- **What you are asked to do**
Every record is to be duplicated exactly as it reads, without its images.
• • • •
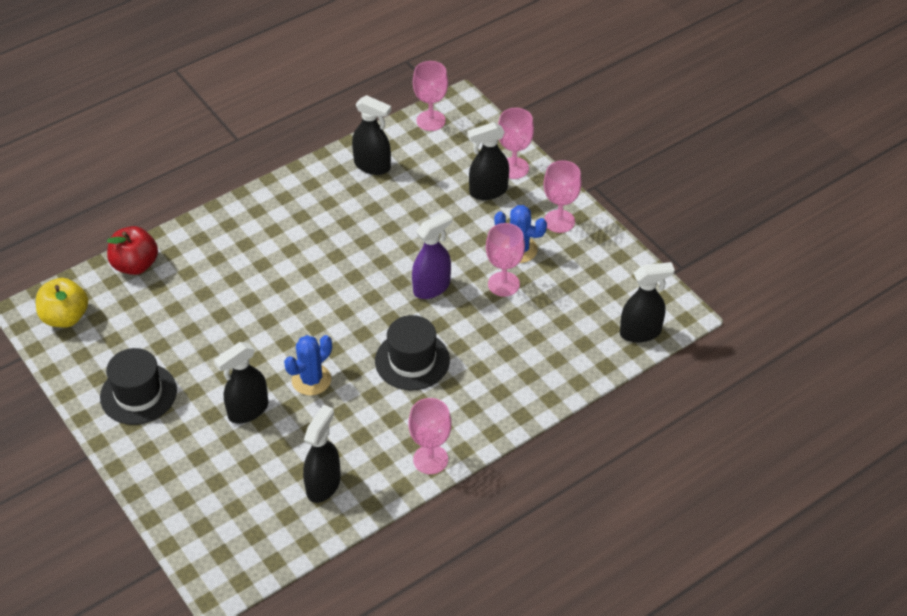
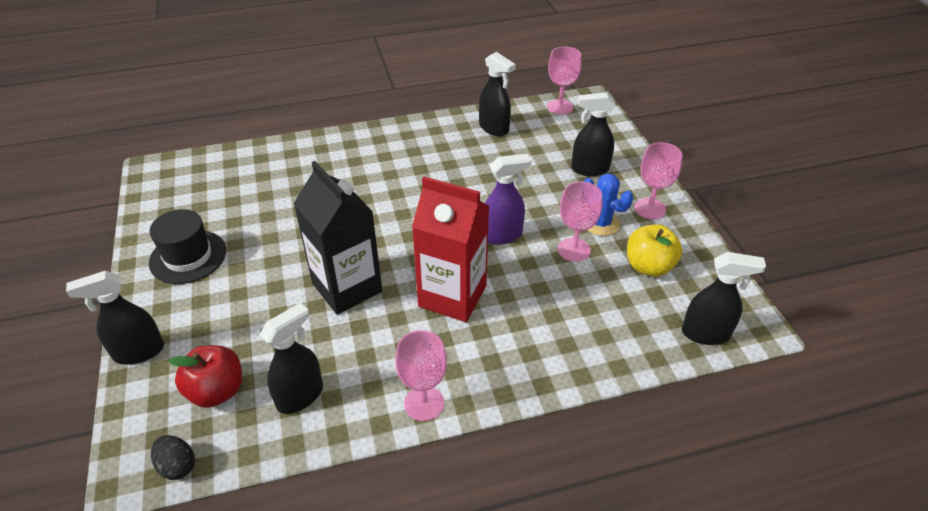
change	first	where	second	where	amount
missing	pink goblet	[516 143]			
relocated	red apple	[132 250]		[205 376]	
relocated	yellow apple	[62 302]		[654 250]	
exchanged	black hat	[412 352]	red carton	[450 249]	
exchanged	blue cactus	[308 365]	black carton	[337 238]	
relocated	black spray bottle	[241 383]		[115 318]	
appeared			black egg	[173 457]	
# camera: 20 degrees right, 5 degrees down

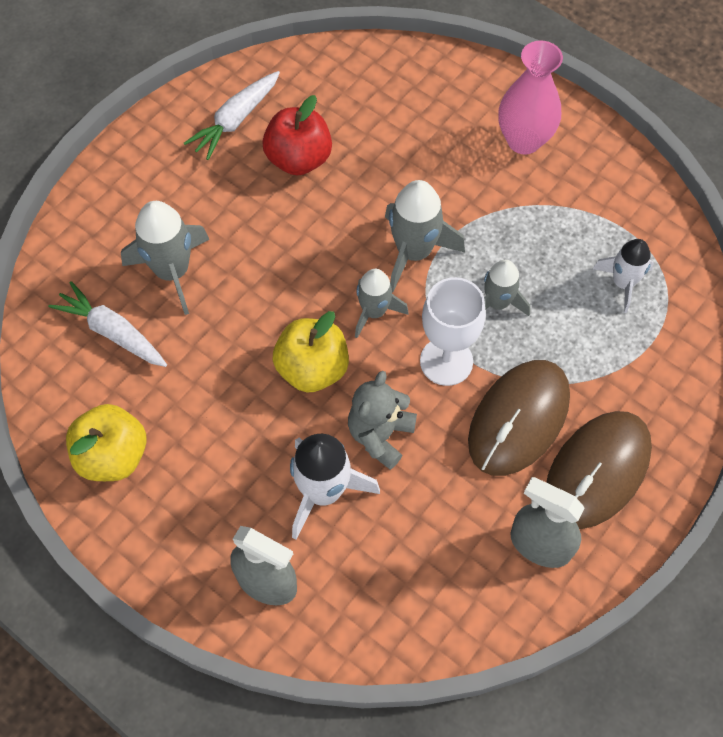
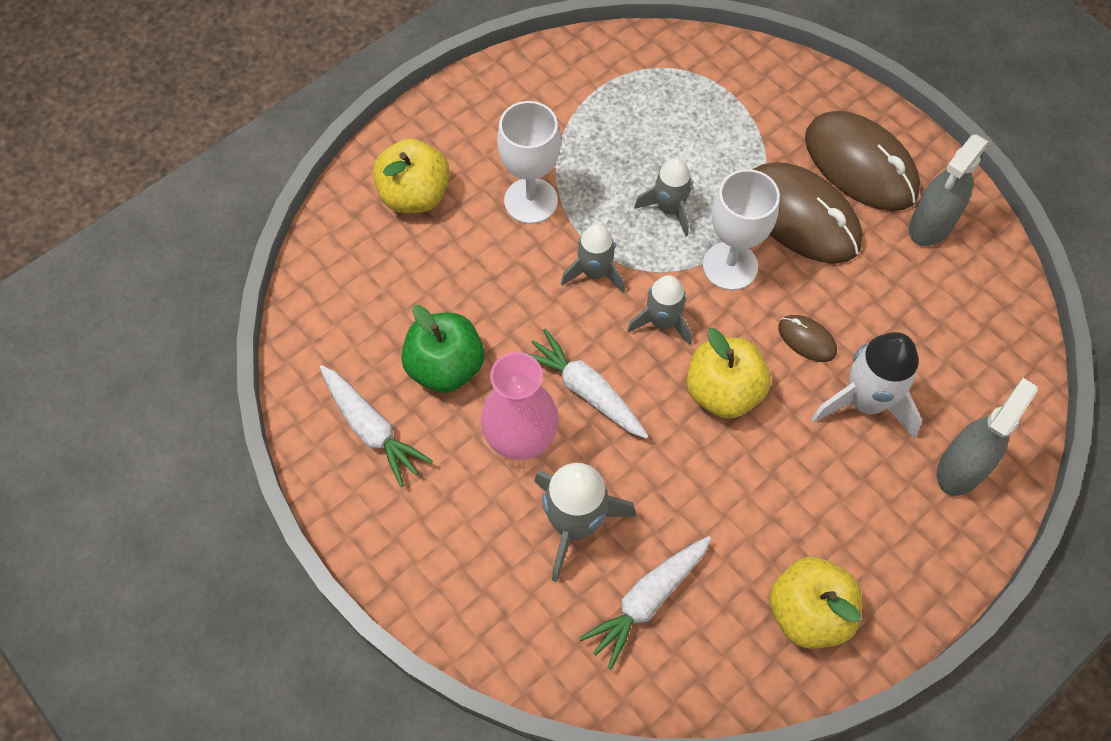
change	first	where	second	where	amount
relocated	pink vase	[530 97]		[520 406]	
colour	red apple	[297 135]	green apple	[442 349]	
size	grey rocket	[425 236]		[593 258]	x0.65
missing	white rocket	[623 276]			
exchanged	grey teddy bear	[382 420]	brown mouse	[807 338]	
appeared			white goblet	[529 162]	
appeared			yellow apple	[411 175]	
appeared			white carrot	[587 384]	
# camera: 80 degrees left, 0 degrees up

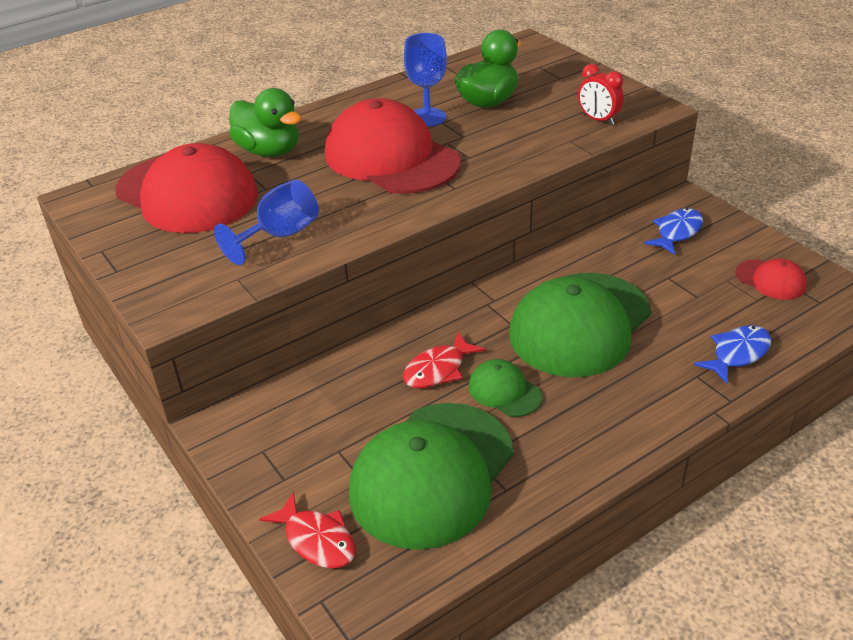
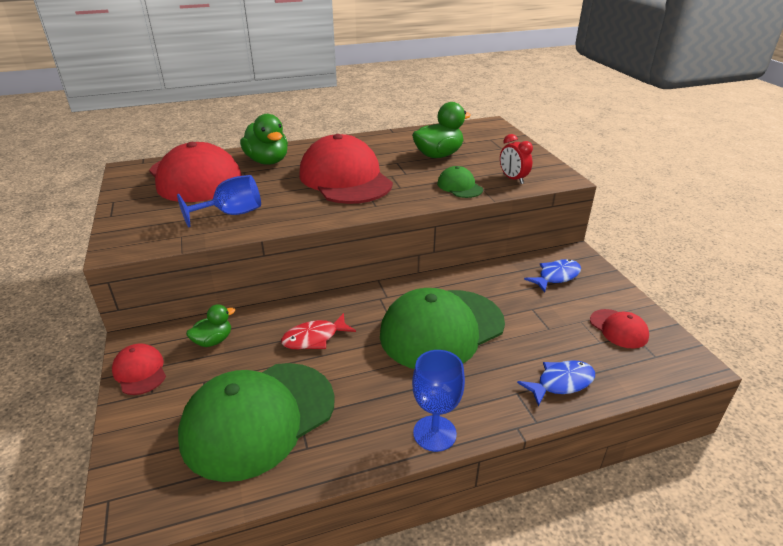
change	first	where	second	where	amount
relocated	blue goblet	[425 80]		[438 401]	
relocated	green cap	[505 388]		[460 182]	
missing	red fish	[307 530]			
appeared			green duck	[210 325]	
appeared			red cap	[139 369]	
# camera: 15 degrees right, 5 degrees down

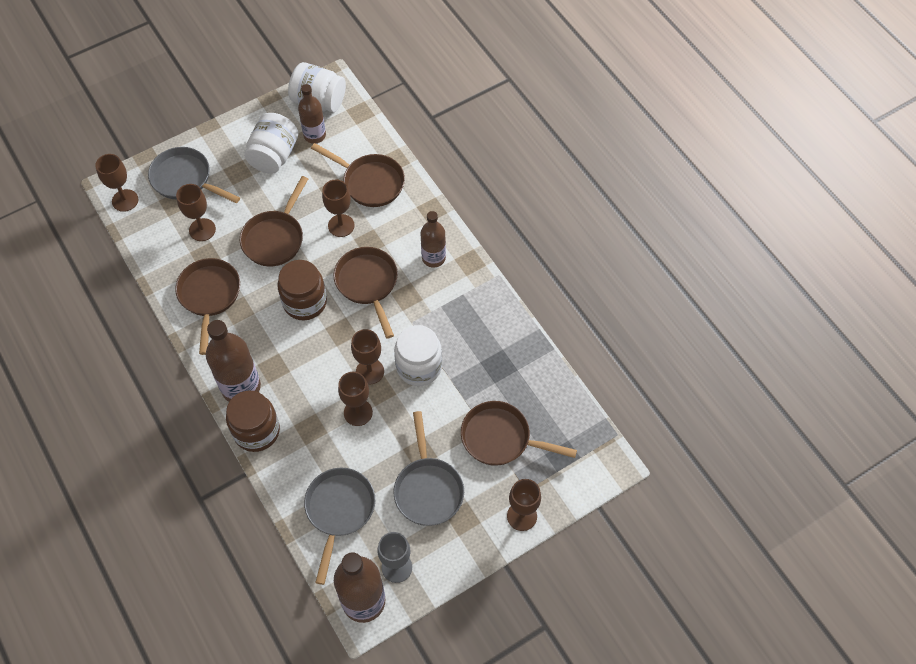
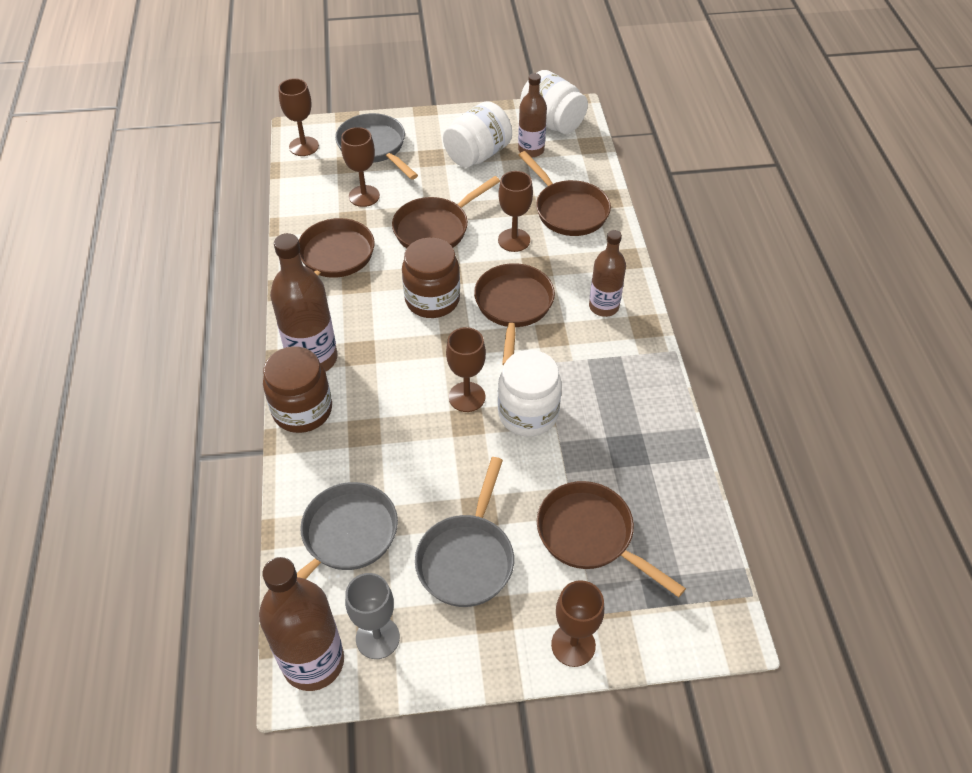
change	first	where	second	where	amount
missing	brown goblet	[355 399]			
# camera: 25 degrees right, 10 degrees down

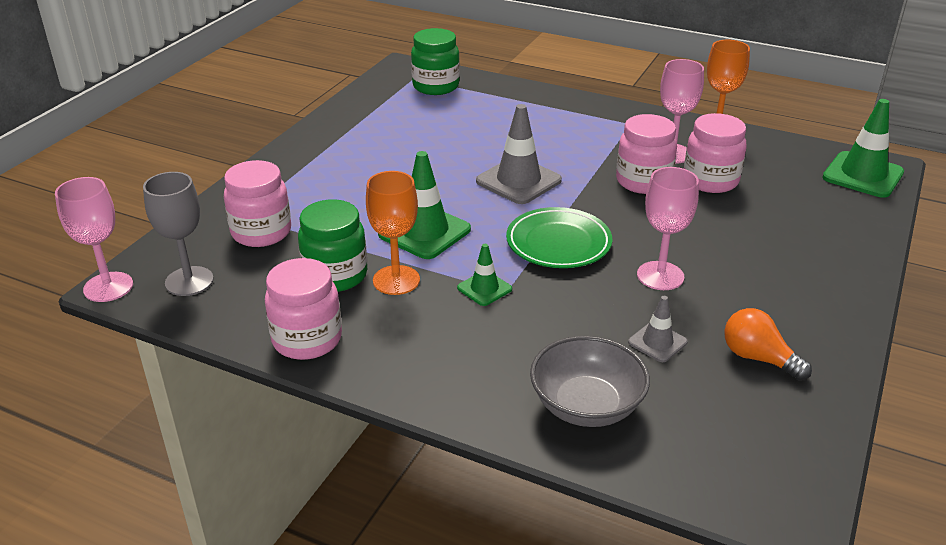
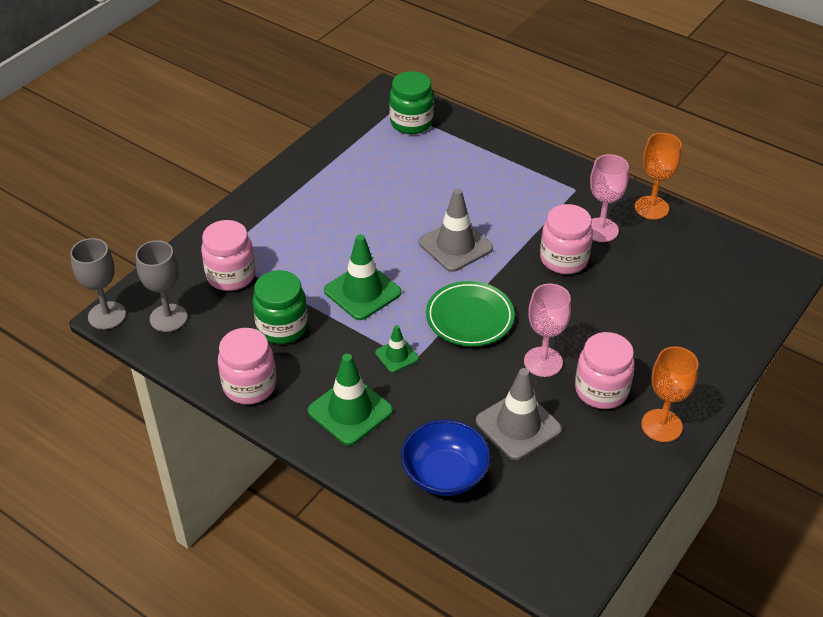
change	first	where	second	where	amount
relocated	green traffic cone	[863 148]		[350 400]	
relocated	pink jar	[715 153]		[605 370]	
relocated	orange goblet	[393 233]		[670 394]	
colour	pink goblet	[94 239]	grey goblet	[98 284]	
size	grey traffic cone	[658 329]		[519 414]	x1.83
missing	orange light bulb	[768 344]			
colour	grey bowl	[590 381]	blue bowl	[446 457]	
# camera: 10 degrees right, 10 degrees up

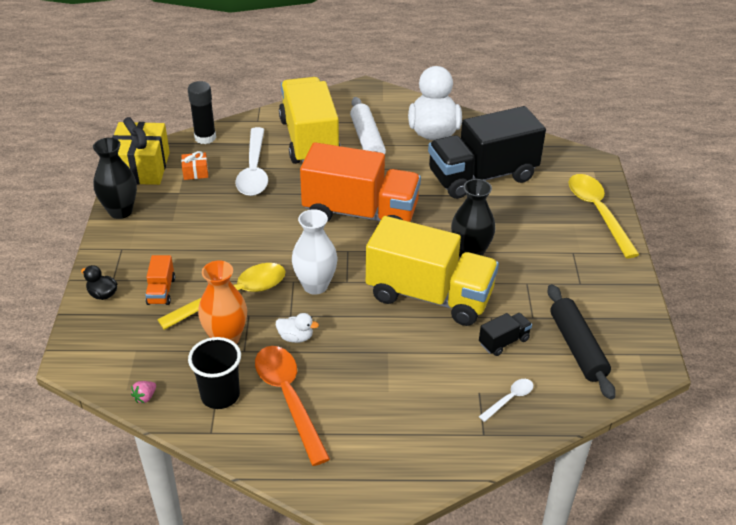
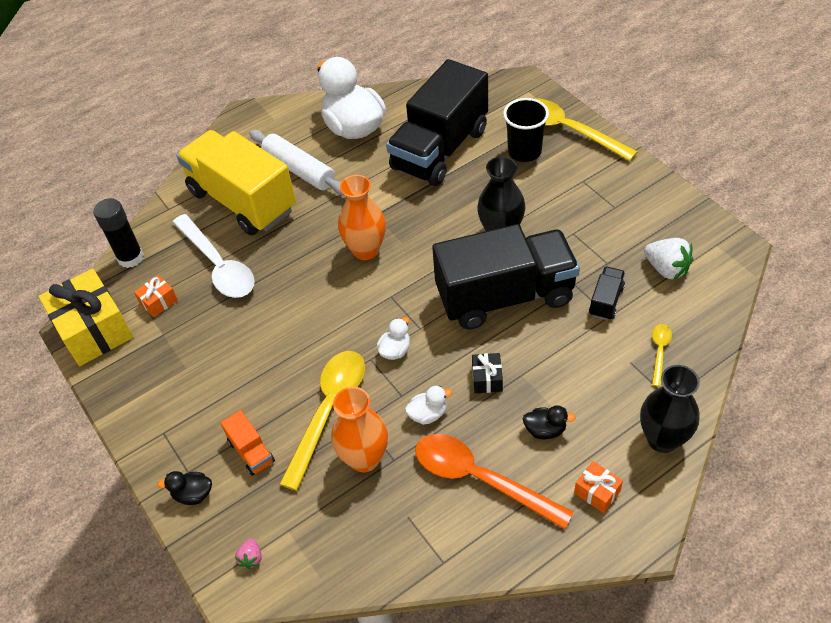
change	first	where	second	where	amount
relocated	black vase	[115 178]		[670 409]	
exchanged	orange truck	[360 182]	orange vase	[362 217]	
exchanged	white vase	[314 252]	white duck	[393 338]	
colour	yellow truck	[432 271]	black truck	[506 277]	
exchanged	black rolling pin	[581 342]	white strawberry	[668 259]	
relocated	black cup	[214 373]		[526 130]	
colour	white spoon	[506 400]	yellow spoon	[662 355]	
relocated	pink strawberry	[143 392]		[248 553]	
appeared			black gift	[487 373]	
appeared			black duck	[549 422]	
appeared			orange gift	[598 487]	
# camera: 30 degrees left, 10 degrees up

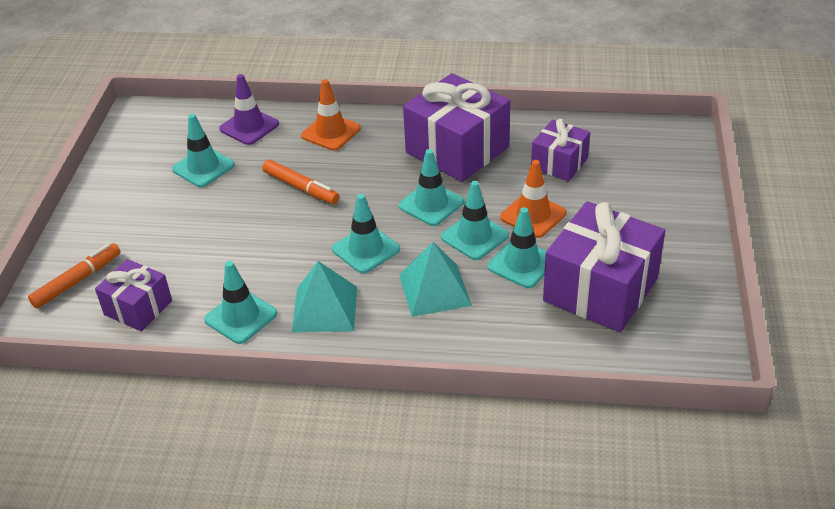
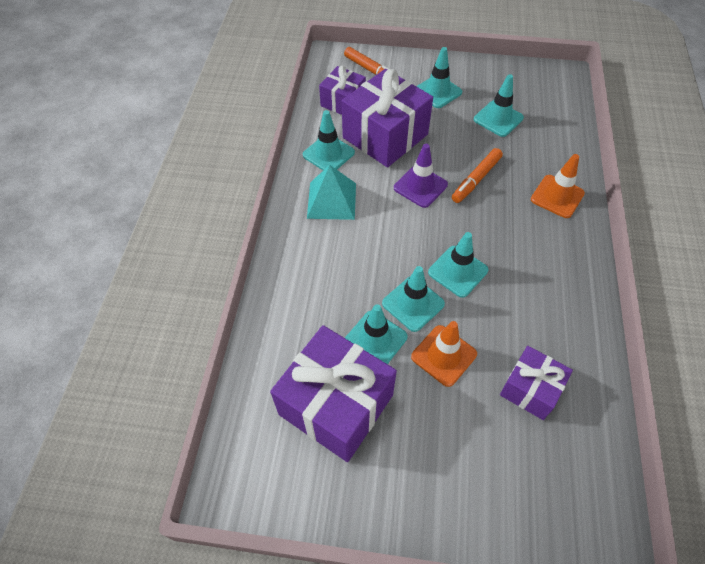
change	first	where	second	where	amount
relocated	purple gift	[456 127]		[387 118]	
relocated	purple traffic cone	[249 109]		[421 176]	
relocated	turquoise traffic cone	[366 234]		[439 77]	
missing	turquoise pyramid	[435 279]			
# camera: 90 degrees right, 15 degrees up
• • • •
- **Answer box**
change	first	where	second	where	amount
missing	pink goblet	[516 143]			
relocated	red apple	[132 250]		[205 376]	
relocated	yellow apple	[62 302]		[654 250]	
exchanged	black hat	[412 352]	red carton	[450 249]	
exchanged	blue cactus	[308 365]	black carton	[337 238]	
relocated	black spray bottle	[241 383]		[115 318]	
appeared			black egg	[173 457]	
# camera: 20 degrees right, 5 degrees down

change	first	where	second	where	amount
relocated	pink vase	[530 97]		[520 406]	
colour	red apple	[297 135]	green apple	[442 349]	
size	grey rocket	[425 236]		[593 258]	x0.65
missing	white rocket	[623 276]			
exchanged	grey teddy bear	[382 420]	brown mouse	[807 338]	
appeared			white goblet	[529 162]	
appeared			yellow apple	[411 175]	
appeared			white carrot	[587 384]	
# camera: 80 degrees left, 0 degrees up

change	first	where	second	where	amount
relocated	blue goblet	[425 80]		[438 401]	
relocated	green cap	[505 388]		[460 182]	
missing	red fish	[307 530]			
appeared			green duck	[210 325]	
appeared			red cap	[139 369]	
# camera: 15 degrees right, 5 degrees down

change	first	where	second	where	amount
missing	brown goblet	[355 399]			
# camera: 25 degrees right, 10 degrees down

change	first	where	second	where	amount
relocated	green traffic cone	[863 148]		[350 400]	
relocated	pink jar	[715 153]		[605 370]	
relocated	orange goblet	[393 233]		[670 394]	
colour	pink goblet	[94 239]	grey goblet	[98 284]	
size	grey traffic cone	[658 329]		[519 414]	x1.83
missing	orange light bulb	[768 344]			
colour	grey bowl	[590 381]	blue bowl	[446 457]	
# camera: 10 degrees right, 10 degrees up

change	first	where	second	where	amount
relocated	black vase	[115 178]		[670 409]	
exchanged	orange truck	[360 182]	orange vase	[362 217]	
exchanged	white vase	[314 252]	white duck	[393 338]	
colour	yellow truck	[432 271]	black truck	[506 277]	
exchanged	black rolling pin	[581 342]	white strawberry	[668 259]	
relocated	black cup	[214 373]		[526 130]	
colour	white spoon	[506 400]	yellow spoon	[662 355]	
relocated	pink strawberry	[143 392]		[248 553]	
appeared			black gift	[487 373]	
appeared			black duck	[549 422]	
appeared			orange gift	[598 487]	
# camera: 30 degrees left, 10 degrees up

change	first	where	second	where	amount
relocated	purple gift	[456 127]		[387 118]	
relocated	purple traffic cone	[249 109]		[421 176]	
relocated	turquoise traffic cone	[366 234]		[439 77]	
missing	turquoise pyramid	[435 279]			
# camera: 90 degrees right, 15 degrees up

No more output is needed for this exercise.